## Instructions for the task
Scan the data below for the string "green". Show every line where it turns up.

-- Data follows --

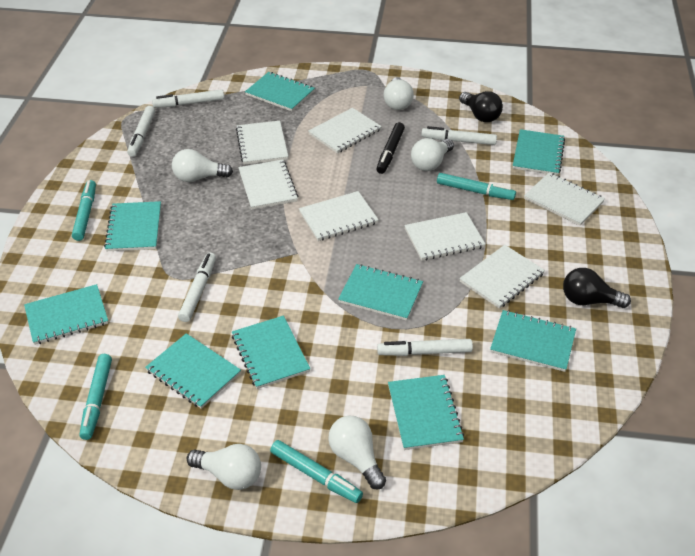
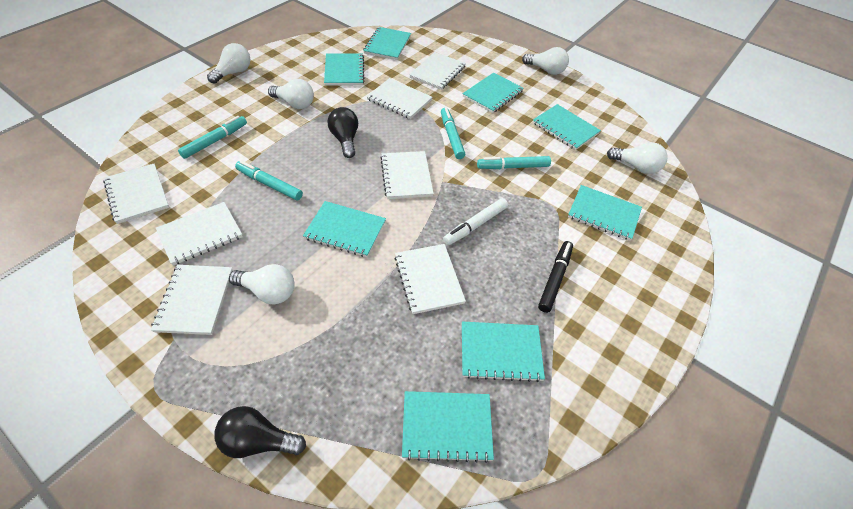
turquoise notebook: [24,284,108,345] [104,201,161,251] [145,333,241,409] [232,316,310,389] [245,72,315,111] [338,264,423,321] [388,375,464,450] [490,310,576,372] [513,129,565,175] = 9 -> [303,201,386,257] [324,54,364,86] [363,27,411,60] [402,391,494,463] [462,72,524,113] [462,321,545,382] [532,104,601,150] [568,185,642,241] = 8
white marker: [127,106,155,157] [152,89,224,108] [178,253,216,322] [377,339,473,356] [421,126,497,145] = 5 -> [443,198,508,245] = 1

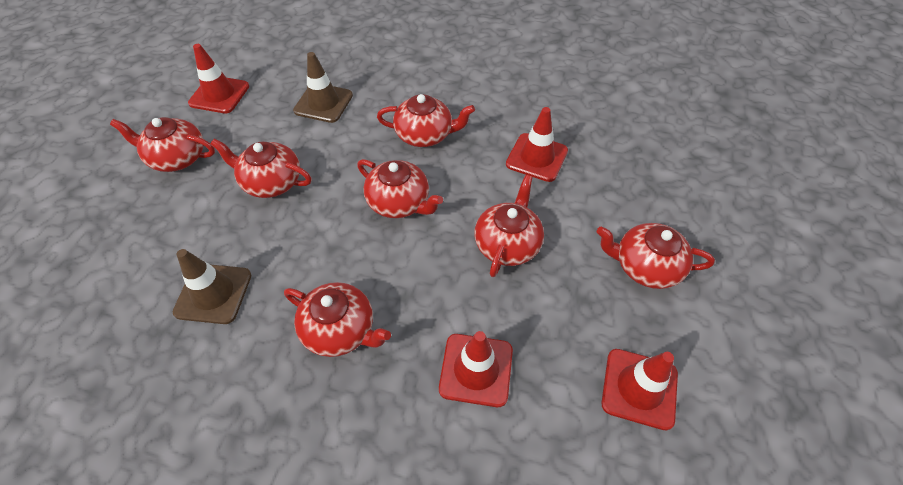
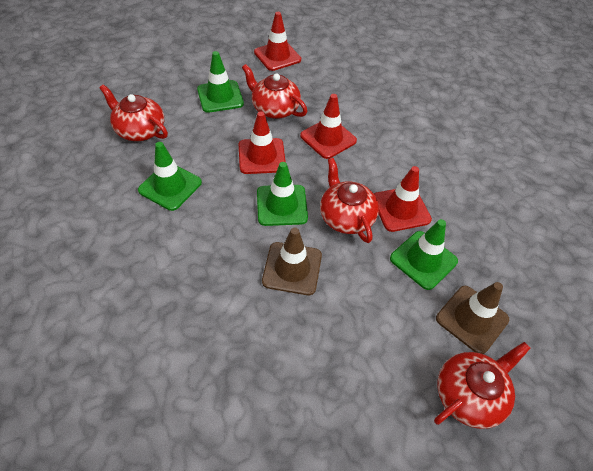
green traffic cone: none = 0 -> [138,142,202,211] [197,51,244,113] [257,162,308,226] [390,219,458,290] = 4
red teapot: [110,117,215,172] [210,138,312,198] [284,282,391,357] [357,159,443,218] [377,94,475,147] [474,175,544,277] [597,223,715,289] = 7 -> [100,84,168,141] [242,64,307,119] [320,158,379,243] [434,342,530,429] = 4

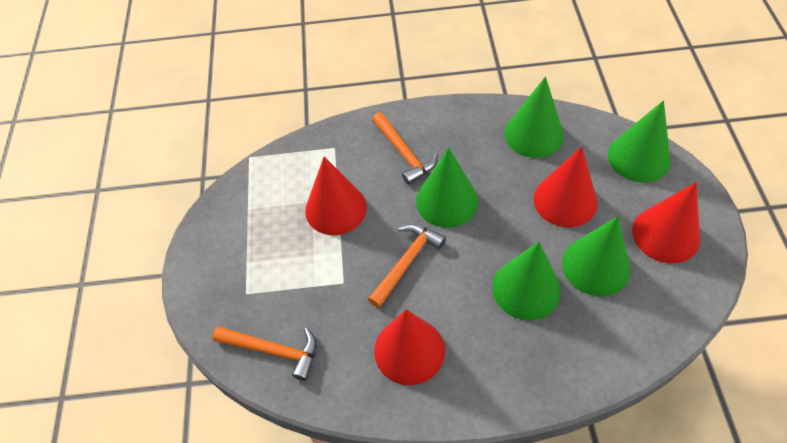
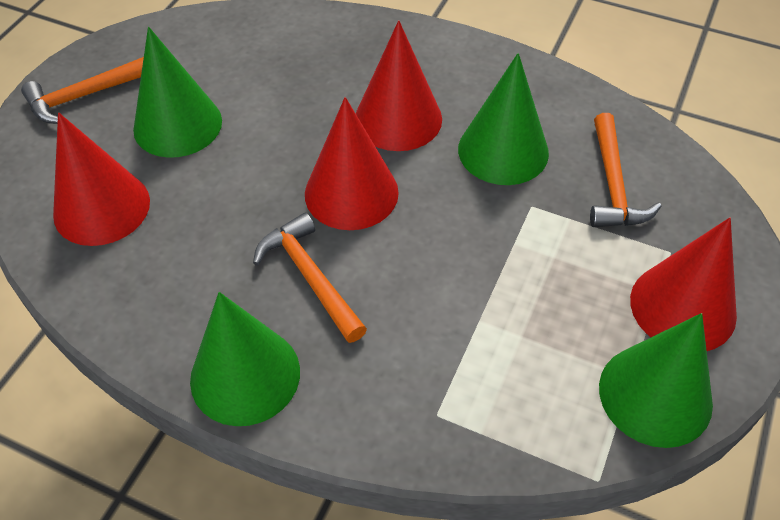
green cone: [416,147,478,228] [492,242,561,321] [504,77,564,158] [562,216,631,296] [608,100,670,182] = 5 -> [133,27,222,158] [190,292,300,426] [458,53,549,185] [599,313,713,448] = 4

-- Data concluded --

## Answer to this exercise
green traffic cone: none = 0 -> [138,142,202,211] [197,51,244,113] [257,162,308,226] [390,219,458,290] = 4
green cone: [416,147,478,228] [492,242,561,321] [504,77,564,158] [562,216,631,296] [608,100,670,182] = 5 -> [133,27,222,158] [190,292,300,426] [458,53,549,185] [599,313,713,448] = 4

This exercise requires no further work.